Exercise objective:
Work out how many lines of the listing below mention the word "plus", and give only that figure.

[Given entries]

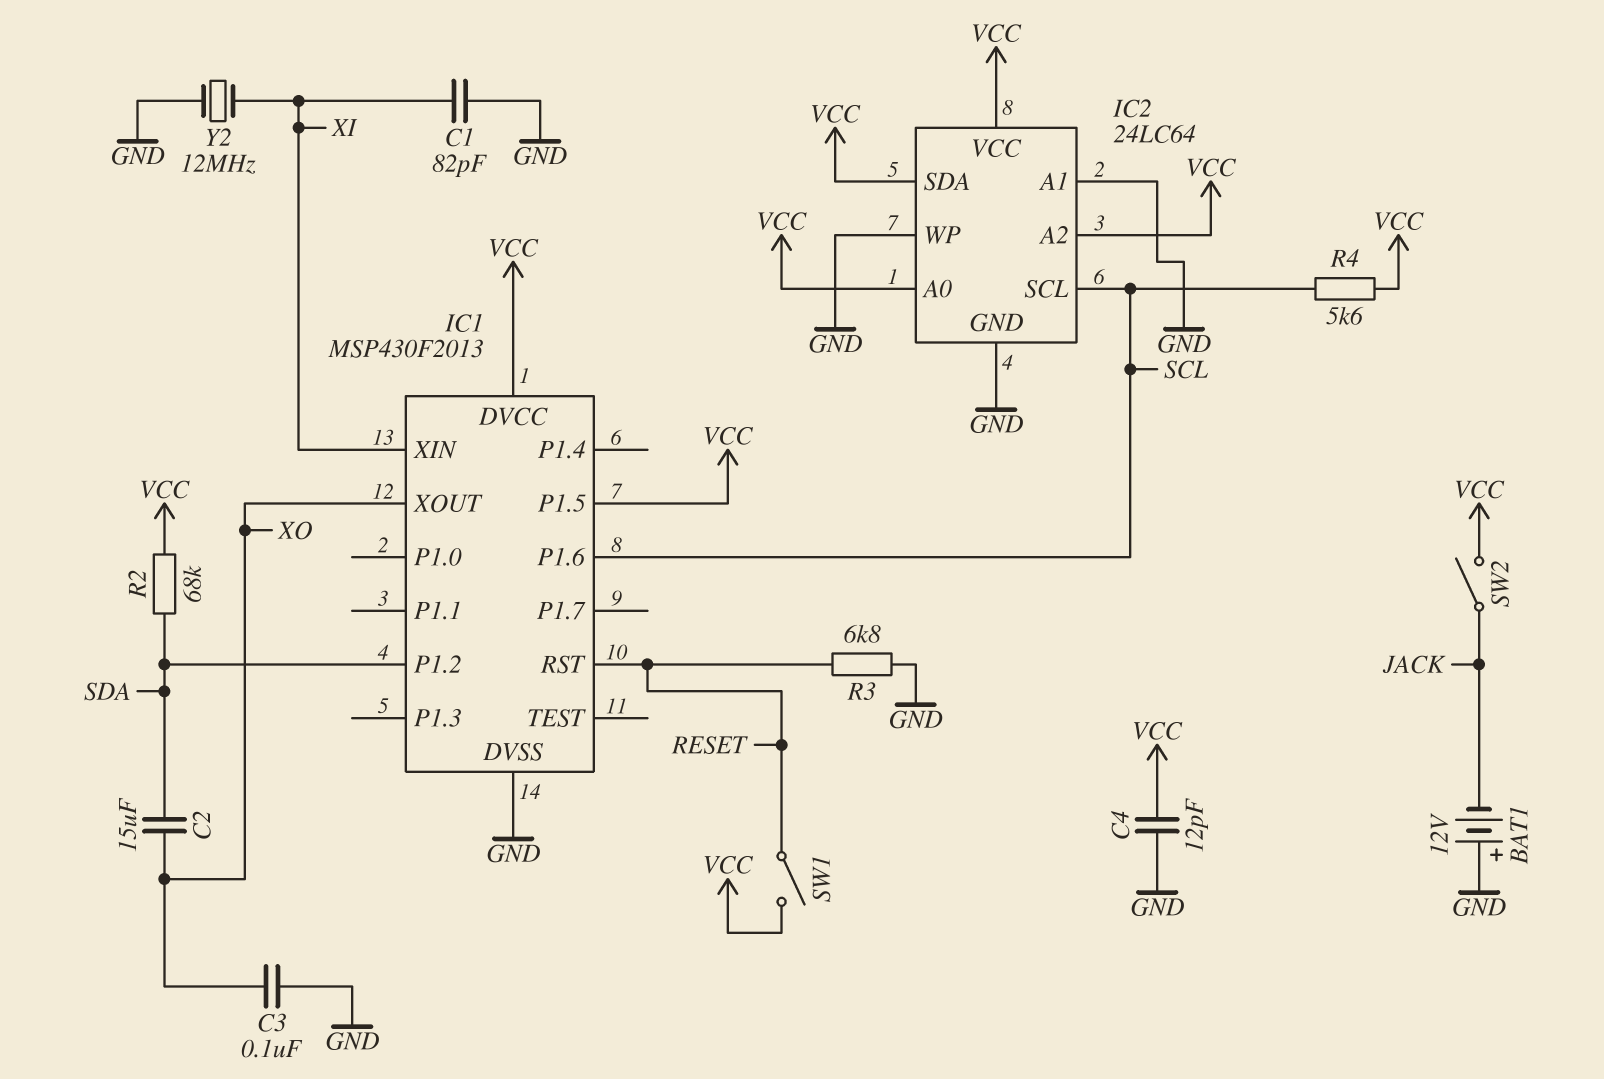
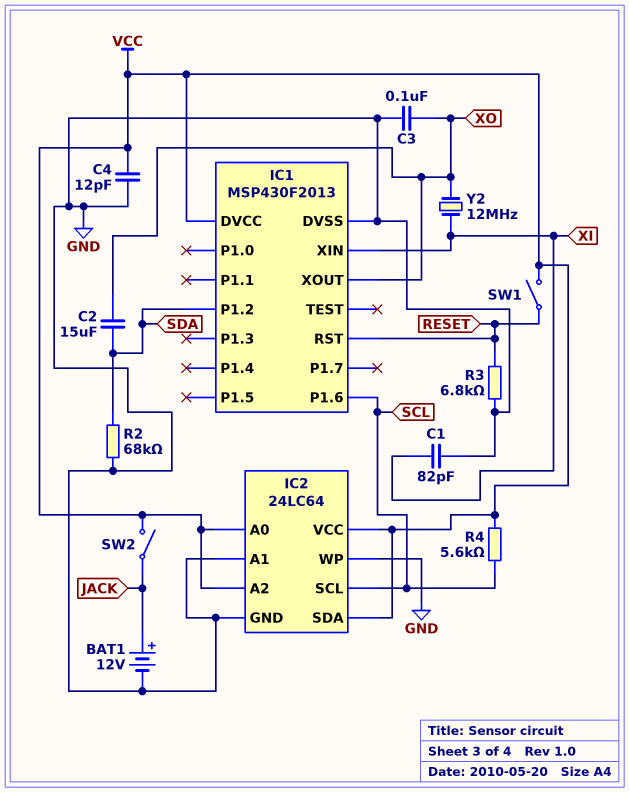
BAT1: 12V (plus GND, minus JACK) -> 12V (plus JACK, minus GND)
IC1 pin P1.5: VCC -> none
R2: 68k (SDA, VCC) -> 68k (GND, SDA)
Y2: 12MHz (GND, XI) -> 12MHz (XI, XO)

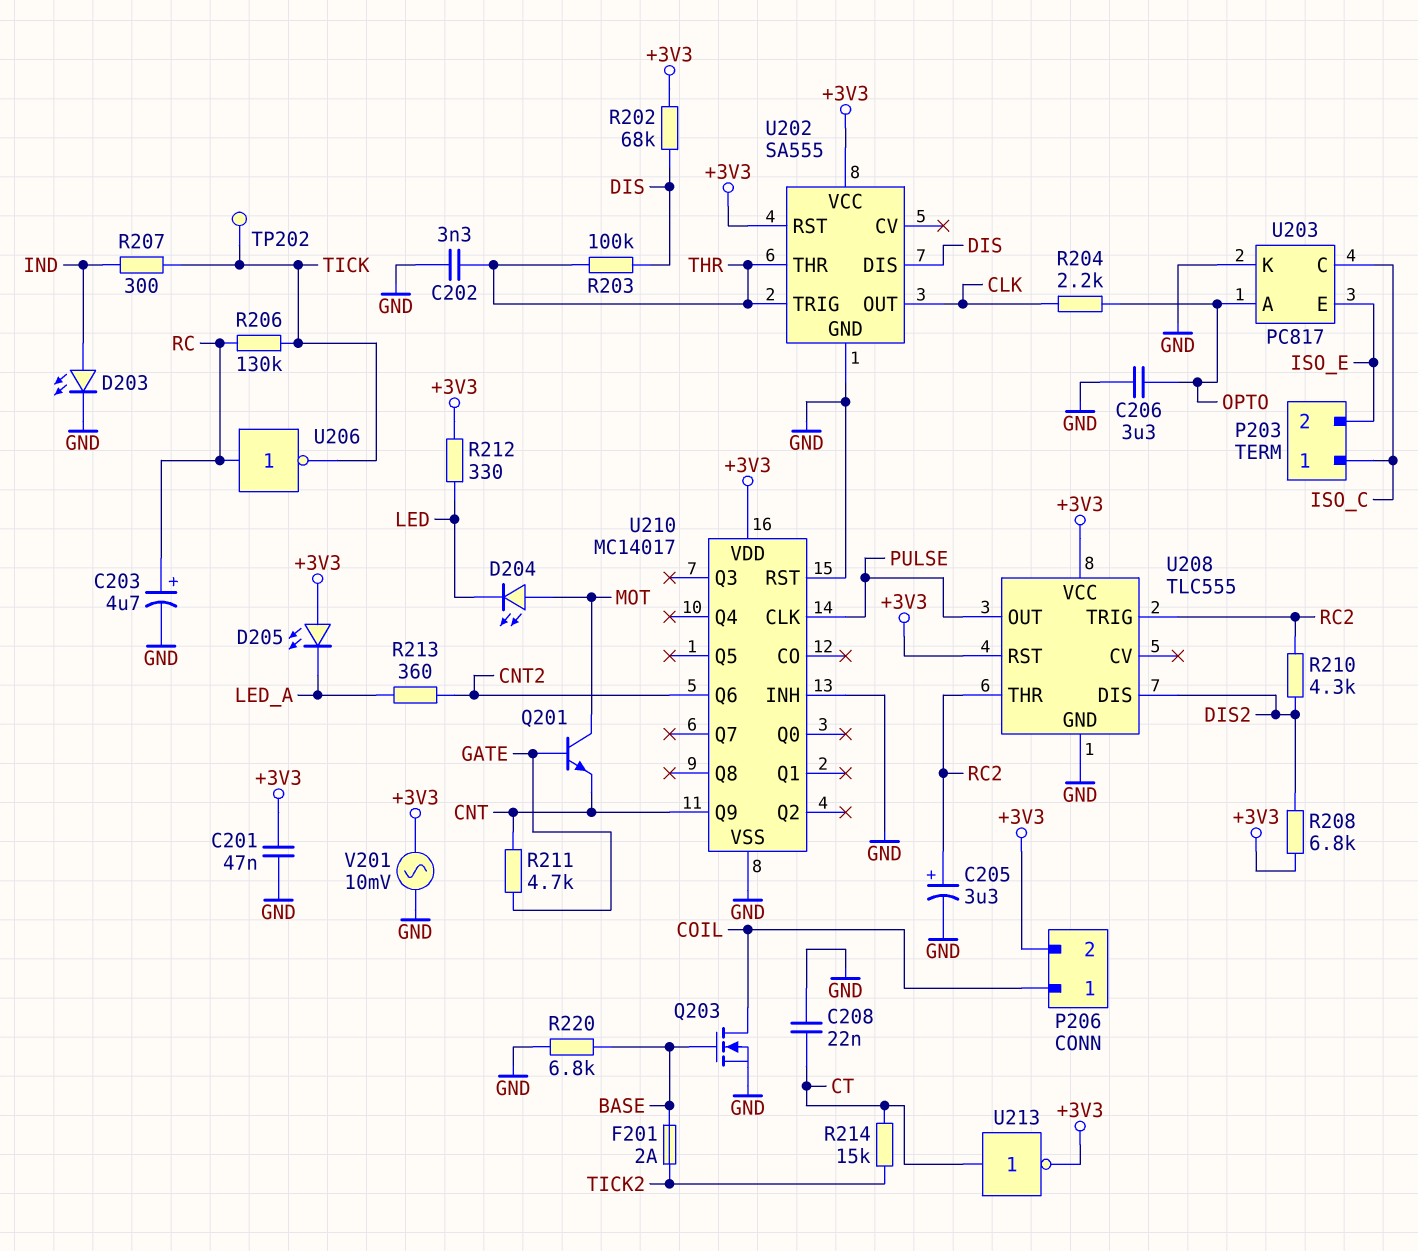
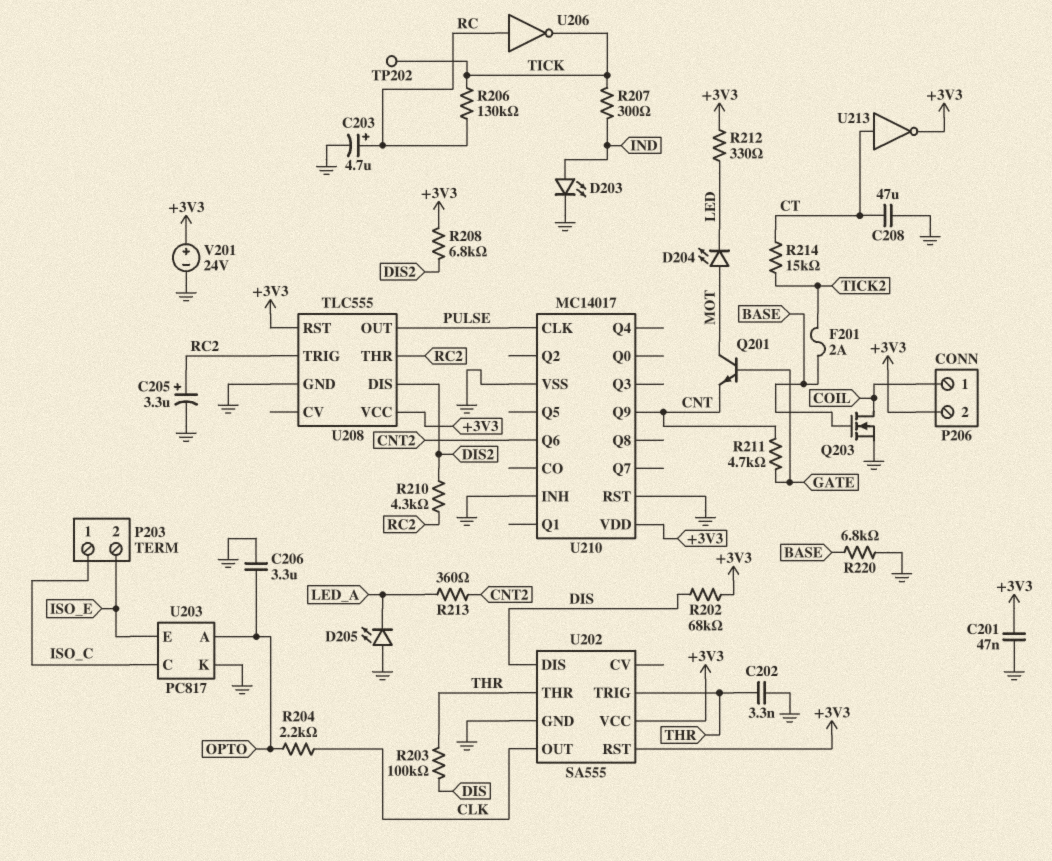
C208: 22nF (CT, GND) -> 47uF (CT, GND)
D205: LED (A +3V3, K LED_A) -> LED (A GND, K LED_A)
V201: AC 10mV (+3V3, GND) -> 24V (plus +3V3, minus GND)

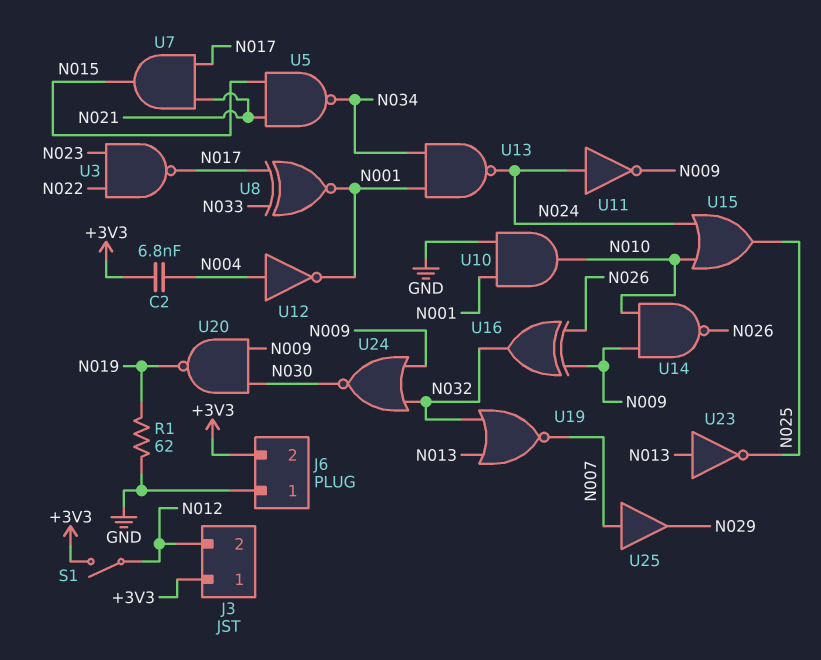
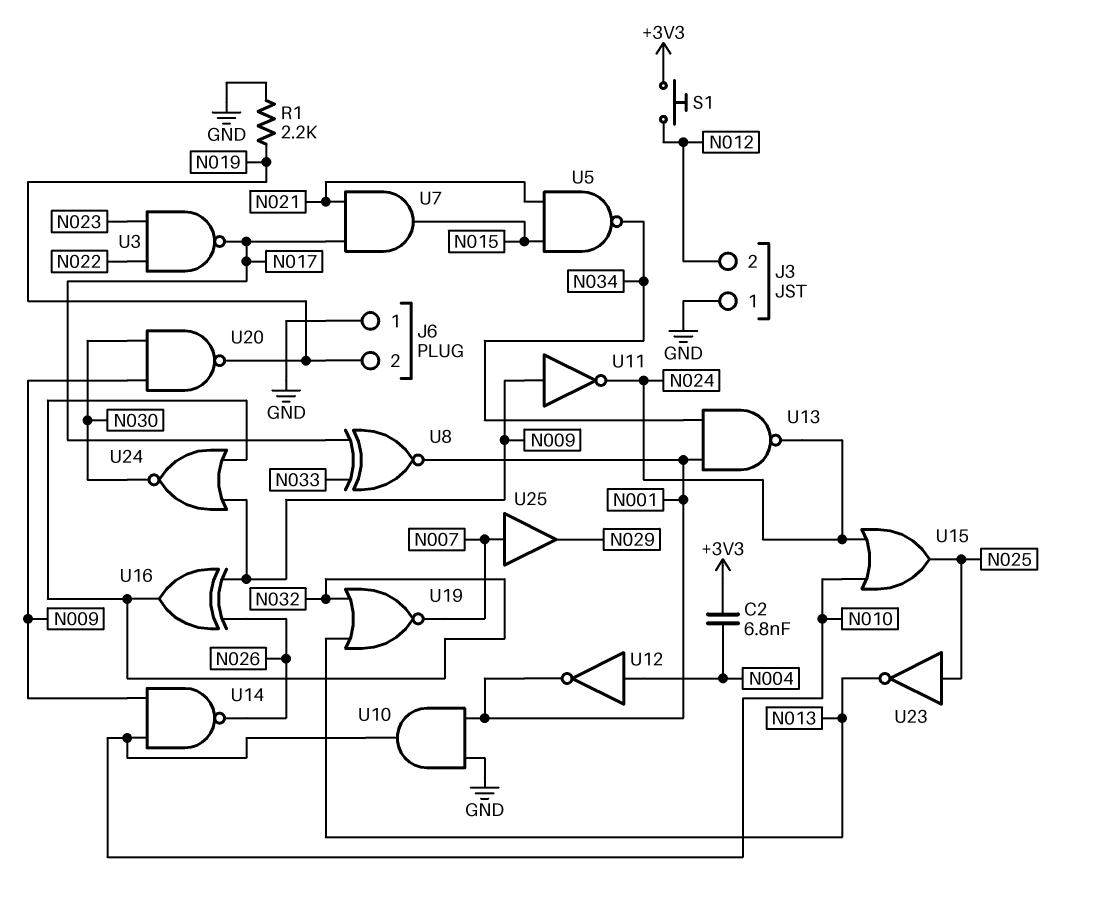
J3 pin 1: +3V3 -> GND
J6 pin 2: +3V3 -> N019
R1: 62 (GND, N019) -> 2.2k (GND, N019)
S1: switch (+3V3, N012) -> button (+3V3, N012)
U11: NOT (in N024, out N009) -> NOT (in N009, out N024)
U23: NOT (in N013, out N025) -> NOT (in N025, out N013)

[/Given entries]

Reply:
2